**EXERCISE REQUIREMENTS**
Every line of the listing that contains the word "cylinder" is to be copied out.

**RECORD EXTRACTS**
########################################

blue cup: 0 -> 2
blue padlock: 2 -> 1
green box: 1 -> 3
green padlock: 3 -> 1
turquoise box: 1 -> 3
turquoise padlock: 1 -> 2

########################################

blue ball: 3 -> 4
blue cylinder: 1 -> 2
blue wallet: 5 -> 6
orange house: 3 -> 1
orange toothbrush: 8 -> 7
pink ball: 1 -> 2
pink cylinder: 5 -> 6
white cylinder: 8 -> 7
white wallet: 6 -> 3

########################################

**OUTPUT FOR THIS EXERCISE**
blue cylinder: 1 -> 2
pink cylinder: 5 -> 6
white cylinder: 8 -> 7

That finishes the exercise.